Assigned task
Transcribe the following entries word for word. End with the line where "new: Nudelholz (grau) <123, 141>" appears.

Excerpted data
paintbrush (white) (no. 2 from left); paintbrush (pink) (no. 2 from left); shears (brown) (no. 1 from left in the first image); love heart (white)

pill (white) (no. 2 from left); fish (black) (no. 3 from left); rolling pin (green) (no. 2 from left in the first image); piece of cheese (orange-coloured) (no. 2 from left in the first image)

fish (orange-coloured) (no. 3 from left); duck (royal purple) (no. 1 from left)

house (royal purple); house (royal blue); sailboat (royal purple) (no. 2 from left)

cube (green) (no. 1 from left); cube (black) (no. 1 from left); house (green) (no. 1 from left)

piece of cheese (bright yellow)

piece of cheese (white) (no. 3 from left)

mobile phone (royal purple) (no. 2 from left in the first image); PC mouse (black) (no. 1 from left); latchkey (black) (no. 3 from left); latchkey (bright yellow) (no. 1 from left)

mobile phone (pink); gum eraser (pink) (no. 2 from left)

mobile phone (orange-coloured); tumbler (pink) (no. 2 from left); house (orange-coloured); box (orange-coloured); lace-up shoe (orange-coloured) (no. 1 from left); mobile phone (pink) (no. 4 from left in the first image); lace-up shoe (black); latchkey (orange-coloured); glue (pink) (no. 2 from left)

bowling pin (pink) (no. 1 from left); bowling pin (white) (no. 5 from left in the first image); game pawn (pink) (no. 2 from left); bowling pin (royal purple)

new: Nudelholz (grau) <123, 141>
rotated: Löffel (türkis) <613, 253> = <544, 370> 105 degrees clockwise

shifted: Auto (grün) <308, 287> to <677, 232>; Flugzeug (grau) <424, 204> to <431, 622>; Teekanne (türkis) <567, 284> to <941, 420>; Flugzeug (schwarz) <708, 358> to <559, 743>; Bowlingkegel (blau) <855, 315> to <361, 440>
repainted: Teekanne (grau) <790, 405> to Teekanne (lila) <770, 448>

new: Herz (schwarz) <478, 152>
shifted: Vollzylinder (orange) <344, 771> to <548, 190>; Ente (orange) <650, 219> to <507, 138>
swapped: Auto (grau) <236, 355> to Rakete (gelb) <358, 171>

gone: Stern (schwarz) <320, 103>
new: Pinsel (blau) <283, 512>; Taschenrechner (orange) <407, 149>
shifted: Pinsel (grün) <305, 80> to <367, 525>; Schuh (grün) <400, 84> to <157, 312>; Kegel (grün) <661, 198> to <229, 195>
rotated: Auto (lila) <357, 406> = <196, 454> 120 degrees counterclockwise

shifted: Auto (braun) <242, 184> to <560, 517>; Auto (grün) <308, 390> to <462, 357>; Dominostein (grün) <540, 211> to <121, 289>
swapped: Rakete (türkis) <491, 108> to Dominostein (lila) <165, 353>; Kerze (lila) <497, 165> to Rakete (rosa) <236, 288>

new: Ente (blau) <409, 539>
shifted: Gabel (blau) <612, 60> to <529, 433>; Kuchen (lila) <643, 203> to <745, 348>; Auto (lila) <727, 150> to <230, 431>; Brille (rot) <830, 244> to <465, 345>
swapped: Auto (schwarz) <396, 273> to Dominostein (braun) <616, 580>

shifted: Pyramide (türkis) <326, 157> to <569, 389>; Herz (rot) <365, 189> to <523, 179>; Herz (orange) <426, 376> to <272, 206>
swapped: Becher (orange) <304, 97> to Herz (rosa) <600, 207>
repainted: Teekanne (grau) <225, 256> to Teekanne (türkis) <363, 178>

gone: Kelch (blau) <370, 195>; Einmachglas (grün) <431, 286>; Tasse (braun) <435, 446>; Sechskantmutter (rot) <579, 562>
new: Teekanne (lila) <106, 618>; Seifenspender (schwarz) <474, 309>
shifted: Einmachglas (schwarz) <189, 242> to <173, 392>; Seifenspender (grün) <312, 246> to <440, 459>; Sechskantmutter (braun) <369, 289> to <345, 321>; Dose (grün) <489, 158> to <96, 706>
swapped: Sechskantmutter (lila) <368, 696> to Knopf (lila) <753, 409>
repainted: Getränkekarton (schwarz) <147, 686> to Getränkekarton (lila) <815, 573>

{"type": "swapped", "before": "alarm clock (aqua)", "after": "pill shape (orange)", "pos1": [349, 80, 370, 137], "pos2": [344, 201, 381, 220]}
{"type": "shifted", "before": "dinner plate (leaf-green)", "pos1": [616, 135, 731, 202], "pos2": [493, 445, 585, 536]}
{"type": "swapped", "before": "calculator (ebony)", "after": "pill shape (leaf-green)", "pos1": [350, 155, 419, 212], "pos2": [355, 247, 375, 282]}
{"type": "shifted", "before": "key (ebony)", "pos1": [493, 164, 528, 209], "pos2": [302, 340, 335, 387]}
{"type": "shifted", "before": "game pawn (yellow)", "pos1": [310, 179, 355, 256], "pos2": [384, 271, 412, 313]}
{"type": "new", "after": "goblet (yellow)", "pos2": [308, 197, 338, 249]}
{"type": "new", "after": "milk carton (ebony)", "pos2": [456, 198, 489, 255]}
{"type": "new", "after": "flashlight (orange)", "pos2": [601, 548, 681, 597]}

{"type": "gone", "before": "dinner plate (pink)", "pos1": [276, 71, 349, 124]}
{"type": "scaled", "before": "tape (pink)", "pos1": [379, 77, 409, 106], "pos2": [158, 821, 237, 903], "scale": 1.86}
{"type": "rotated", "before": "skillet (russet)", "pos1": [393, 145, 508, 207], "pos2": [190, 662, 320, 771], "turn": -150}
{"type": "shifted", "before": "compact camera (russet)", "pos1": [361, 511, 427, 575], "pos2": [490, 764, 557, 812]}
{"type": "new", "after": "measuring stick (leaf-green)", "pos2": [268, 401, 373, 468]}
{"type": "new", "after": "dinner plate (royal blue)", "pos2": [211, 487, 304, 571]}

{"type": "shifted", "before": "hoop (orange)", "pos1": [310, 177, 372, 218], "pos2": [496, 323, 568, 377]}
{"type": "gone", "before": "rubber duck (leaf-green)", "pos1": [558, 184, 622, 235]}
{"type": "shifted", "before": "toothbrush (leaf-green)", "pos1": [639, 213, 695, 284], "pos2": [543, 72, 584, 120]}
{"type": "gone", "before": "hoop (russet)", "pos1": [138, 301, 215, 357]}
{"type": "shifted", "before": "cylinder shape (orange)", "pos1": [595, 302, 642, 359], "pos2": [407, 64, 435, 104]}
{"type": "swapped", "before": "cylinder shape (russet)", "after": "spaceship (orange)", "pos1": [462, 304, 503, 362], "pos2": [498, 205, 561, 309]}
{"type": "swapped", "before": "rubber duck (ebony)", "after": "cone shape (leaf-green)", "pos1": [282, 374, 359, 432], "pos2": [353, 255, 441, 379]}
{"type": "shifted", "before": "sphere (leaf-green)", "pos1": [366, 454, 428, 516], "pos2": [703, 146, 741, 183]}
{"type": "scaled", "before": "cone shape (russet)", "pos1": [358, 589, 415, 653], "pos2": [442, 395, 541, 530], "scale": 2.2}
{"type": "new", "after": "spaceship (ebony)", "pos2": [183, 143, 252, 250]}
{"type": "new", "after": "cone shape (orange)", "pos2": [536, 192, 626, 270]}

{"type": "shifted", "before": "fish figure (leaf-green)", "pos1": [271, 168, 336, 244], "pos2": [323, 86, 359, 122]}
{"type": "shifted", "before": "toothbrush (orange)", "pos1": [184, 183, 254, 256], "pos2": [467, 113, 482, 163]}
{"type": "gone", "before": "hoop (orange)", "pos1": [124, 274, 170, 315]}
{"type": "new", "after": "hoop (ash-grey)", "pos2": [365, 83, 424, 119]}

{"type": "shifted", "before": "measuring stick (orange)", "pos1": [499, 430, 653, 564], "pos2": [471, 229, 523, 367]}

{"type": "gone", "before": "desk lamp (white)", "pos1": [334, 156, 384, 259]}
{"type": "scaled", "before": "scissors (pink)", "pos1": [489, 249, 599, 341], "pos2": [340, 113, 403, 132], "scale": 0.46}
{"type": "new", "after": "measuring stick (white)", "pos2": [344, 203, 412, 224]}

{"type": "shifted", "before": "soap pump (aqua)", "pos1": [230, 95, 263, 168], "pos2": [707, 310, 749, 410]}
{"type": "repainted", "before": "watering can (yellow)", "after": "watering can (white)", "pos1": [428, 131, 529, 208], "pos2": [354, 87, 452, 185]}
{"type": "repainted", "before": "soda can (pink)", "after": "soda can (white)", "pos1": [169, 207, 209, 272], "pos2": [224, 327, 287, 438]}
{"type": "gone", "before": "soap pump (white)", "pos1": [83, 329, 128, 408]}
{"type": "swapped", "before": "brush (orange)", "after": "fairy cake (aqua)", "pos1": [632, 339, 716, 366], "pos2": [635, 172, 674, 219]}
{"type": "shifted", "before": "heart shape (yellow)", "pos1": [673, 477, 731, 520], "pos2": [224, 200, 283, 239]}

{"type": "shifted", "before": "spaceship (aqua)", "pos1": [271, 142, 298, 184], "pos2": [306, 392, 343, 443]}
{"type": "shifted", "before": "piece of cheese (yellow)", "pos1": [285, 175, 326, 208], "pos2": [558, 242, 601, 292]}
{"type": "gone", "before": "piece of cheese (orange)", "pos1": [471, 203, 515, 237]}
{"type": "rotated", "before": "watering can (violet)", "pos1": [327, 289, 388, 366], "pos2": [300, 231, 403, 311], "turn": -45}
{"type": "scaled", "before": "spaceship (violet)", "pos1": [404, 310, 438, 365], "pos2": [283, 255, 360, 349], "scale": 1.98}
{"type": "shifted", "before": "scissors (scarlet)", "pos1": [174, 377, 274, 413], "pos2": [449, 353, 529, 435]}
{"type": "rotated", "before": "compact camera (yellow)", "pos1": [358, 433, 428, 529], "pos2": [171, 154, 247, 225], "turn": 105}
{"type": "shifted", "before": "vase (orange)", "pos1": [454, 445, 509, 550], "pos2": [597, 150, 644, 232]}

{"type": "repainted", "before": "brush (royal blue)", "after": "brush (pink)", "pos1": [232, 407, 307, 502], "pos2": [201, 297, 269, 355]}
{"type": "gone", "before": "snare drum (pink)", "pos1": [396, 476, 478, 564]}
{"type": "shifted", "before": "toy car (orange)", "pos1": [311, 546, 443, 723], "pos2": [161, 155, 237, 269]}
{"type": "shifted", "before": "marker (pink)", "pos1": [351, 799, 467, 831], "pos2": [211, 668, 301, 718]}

Task answer
paintbrush (white) (no. 2 from left); paintbrush (pink) (no. 2 from left); shears (brown) (no. 1 from left in the first image); love heart (white)

pill (white) (no. 2 from left); fish (black) (no. 3 from left); rolling pin (green) (no. 2 from left in the first image); piece of cheese (orange-coloured) (no. 2 from left in the first image)

fish (orange-coloured) (no. 3 from left); duck (royal purple) (no. 1 from left)

house (royal purple); house (royal blue); sailboat (royal purple) (no. 2 from left)

cube (green) (no. 1 from left); cube (black) (no. 1 from left); house (green) (no. 1 from left)

piece of cheese (bright yellow)

piece of cheese (white) (no. 3 from left)

mobile phone (royal purple) (no. 2 from left in the first image); PC mouse (black) (no. 1 from left); latchkey (black) (no. 3 from left); latchkey (bright yellow) (no. 1 from left)

mobile phone (pink); gum eraser (pink) (no. 2 from left)

mobile phone (orange-coloured); tumbler (pink) (no. 2 from left); house (orange-coloured); box (orange-coloured); lace-up shoe (orange-coloured) (no. 1 from left); mobile phone (pink) (no. 4 from left in the first image); lace-up shoe (black); latchkey (orange-coloured); glue (pink) (no. 2 from left)

bowling pin (pink) (no. 1 from left); bowling pin (white) (no. 5 from left in the first image); game pawn (pink) (no. 2 from left); bowling pin (royal purple)

new: Nudelholz (grau) <123, 141>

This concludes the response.